▶ Exercise requirements: Convert the data below into a JSON list of strings with one string per line, leaving out blank lines.

----- Extracted material -----

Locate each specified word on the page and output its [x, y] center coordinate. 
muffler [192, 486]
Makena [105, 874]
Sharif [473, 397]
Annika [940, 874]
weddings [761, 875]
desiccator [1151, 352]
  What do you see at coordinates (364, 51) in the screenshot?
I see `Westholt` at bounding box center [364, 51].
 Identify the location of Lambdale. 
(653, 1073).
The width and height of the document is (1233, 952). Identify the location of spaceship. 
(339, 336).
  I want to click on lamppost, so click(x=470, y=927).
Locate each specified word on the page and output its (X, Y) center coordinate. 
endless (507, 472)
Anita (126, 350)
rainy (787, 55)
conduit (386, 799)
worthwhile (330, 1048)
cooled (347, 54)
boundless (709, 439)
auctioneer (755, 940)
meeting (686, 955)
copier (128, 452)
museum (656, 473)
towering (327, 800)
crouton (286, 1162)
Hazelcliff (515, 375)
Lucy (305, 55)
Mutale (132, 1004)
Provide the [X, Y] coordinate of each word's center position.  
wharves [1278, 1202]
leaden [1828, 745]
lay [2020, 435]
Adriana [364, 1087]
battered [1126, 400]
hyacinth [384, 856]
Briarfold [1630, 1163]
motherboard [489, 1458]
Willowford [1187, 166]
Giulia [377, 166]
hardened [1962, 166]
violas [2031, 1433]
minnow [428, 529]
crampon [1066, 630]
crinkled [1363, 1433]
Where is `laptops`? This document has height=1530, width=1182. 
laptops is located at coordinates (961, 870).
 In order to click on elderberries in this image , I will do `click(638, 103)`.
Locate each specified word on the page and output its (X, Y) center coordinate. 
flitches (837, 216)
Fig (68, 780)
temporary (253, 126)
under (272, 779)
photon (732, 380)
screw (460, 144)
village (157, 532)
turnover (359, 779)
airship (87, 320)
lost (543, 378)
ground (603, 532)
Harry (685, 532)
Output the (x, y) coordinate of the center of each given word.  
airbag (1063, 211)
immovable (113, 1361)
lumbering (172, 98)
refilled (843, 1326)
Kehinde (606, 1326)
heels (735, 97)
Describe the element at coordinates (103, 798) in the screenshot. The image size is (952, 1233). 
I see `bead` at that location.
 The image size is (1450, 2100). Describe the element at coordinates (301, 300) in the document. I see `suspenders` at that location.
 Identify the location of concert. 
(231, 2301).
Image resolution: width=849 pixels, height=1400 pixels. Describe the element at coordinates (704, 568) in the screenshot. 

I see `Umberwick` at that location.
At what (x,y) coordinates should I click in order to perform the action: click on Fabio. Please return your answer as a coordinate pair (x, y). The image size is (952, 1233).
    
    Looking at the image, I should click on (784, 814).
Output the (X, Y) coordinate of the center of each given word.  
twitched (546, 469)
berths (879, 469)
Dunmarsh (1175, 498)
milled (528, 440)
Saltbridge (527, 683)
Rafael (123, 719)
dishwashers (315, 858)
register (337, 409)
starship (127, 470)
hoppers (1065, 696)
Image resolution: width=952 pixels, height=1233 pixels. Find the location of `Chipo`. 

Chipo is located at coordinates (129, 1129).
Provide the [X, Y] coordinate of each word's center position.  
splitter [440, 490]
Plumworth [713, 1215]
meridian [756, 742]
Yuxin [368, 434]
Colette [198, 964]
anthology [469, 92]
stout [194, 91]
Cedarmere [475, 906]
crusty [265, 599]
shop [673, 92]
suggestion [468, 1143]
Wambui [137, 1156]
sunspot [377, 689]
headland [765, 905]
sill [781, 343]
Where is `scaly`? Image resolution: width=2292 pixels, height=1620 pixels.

-----

▶ The completed task:
[
  "Locate each specified word on the page and output its [x, y] center coordinate. ",
  "muffler [192, 486]",
  "Makena [105, 874]",
  "Sharif [473, 397]",
  "Annika [940, 874]",
  "weddings [761, 875]",
  "desiccator [1151, 352]",
  "  What do you see at coordinates (364, 51) in the screenshot?",
  "I see `Westholt` at bounding box center [364, 51].",
  " Identify the location of Lambdale. ",
  "(653, 1073).",
  "The width and height of the document is (1233, 952). Identify the location of spaceship. ",
  "(339, 336).",
  "  I want to click on lamppost, so click(x=470, y=927).",
  "Locate each specified word on the page and output its (X, Y) center coordinate. ",
  "endless (507, 472)",
  "Anita (126, 350)",
  "rainy (787, 55)",
  "conduit (386, 799)",
  "worthwhile (330, 1048)",
  "cooled (347, 54)",
  "boundless (709, 439)",
  "auctioneer (755, 940)",
  "meeting (686, 955)",
  "copier (128, 452)",
  "museum (656, 473)",
  "towering (327, 800)",
  "crouton (286, 1162)",
  "Hazelcliff (515, 375)",
  "Lucy (305, 55)",
  "Mutale (132, 1004)",
  "Provide the [X, Y] coordinate of each word's center position.  ",
  "wharves [1278, 1202]",
  "leaden [1828, 745]",
  "lay [2020, 435]",
  "Adriana [364, 1087]",
  "battered [1126, 400]",
  "hyacinth [384, 856]",
  "Briarfold [1630, 1163]",
  "motherboard [489, 1458]",
  "Willowford [1187, 166]",
  "Giulia [377, 166]",
  "hardened [1962, 166]",
  "violas [2031, 1433]",
  "minnow [428, 529]",
  "crampon [1066, 630]",
  "crinkled [1363, 1433]",
  "Where is `laptops`? This document has height=1530, width=1182. ",
  "laptops is located at coordinates (961, 870).",
  " In order to click on elderberries in this image , I will do `click(638, 103)`.",
  "Locate each specified word on the page and output its (X, Y) center coordinate. ",
  "flitches (837, 216)",
  "Fig (68, 780)",
  "temporary (253, 126)",
  "under (272, 779)",
  "photon (732, 380)",
  "screw (460, 144)",
  "village (157, 532)",
  "turnover (359, 779)",
  "airship (87, 320)",
  "lost (543, 378)",
  "ground (603, 532)",
  "Harry (685, 532)",
  "Output the (x, y) coordinate of the center of each given word.  ",
  "airbag (1063, 211)",
  "immovable (113, 1361)",
  "lumbering (172, 98)",
  "refilled (843, 1326)",
  "Kehinde (606, 1326)",
  "heels (735, 97)",
  "Describe the element at coordinates (103, 798) in the screenshot. The image size is (952, 1233). ",
  "I see `bead` at that location.",
  " The image size is (1450, 2100). Describe the element at coordinates (301, 300) in the document. I see `suspenders` at that location.",
  " Identify the location of concert. ",
  "(231, 2301).",
  "Image resolution: width=849 pixels, height=1400 pixels. Describe the element at coordinates (704, 568) in the screenshot. ",
  "I see `Umberwick` at that location.",
  "At what (x,y) coordinates should I click in order to perform the action: click on Fabio. Please return your answer as a coordinate pair (x, y). The image size is (952, 1233).",
  "    Looking at the image, I should click on (784, 814).",
  "Output the (X, Y) coordinate of the center of each given word.  ",
  "twitched (546, 469)",
  "berths (879, 469)",
  "Dunmarsh (1175, 498)",
  "milled (528, 440)",
  "Saltbridge (527, 683)",
  "Rafael (123, 719)",
  "dishwashers (315, 858)",
  "register (337, 409)",
  "starship (127, 470)",
  "hoppers (1065, 696)",
  "Image resolution: width=952 pixels, height=1233 pixels. Find the location of `Chipo`. ",
  "Chipo is located at coordinates (129, 1129).",
  "Provide the [X, Y] coordinate of each word's center position.  ",
  "splitter [440, 490]",
  "Plumworth [713, 1215]",
  "meridian [756, 742]",
  "Yuxin [368, 434]",
  "Colette [198, 964]",
  "anthology [469, 92]",
  "stout [194, 91]",
  "Cedarmere [475, 906]",
  "crusty [265, 599]",
  "shop [673, 92]",
  "suggestion [468, 1143]",
  "Wambui [137, 1156]",
  "sunspot [377, 689]",
  "headland [765, 905]",
  "sill [781, 343]",
  "Where is `scaly`? Image resolution: width=2292 pixels, height=1620 pixels."
]